Your answer should repeat every line of the records below in which the word "camera" appears.

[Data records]
━━━━━━━━━━━━━━━━
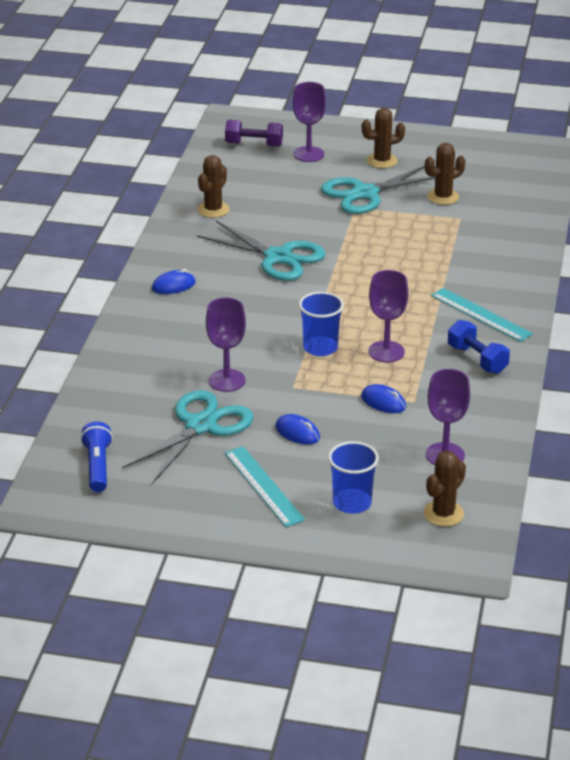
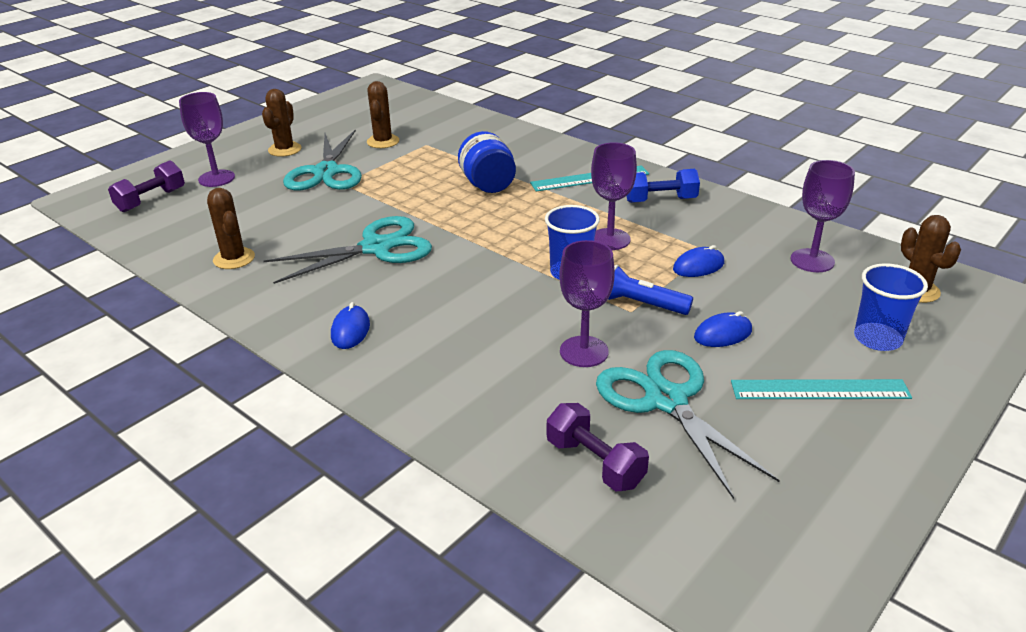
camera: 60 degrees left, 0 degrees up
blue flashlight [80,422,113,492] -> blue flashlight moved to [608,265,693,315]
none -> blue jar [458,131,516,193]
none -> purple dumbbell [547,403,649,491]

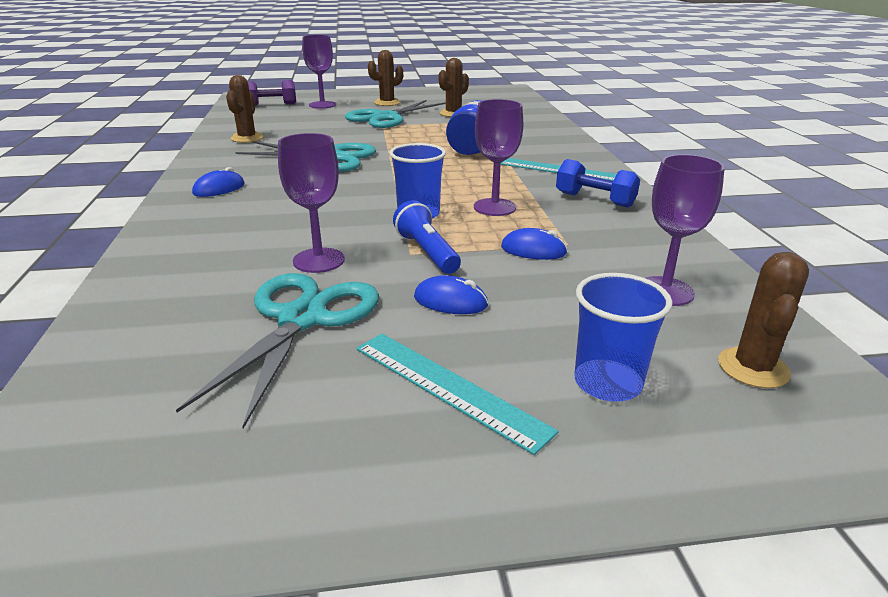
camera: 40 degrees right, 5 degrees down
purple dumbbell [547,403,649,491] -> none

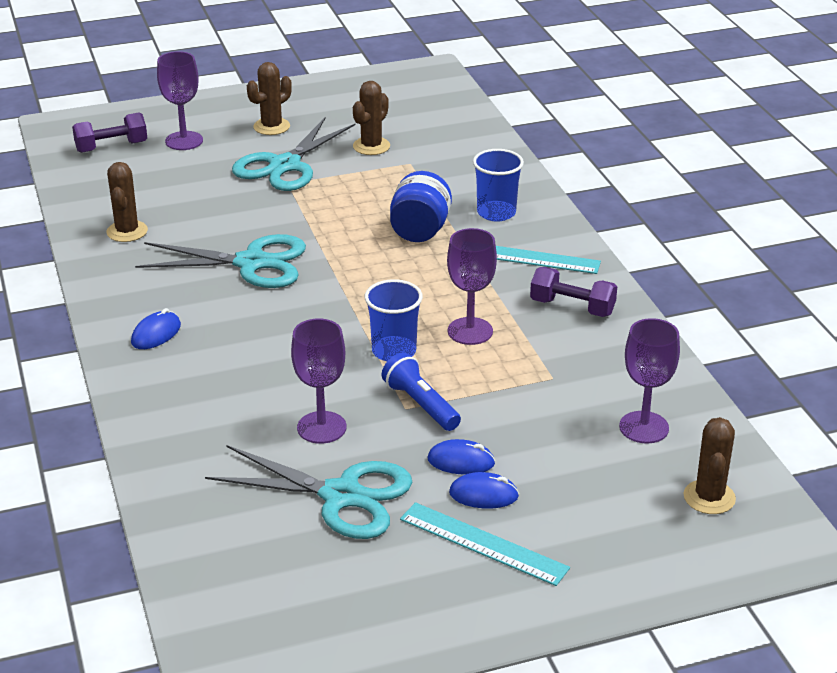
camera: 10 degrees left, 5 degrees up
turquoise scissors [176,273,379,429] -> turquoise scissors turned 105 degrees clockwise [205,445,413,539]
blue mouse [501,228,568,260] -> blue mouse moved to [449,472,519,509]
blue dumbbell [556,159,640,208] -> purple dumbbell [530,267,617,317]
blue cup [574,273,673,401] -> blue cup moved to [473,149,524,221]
━━━━━━━━━━━━━━━━
[OUTPUT OF THE EXERCISE]
camera: 60 degrees left, 0 degrees up
camera: 40 degrees right, 5 degrees down
camera: 10 degrees left, 5 degrees up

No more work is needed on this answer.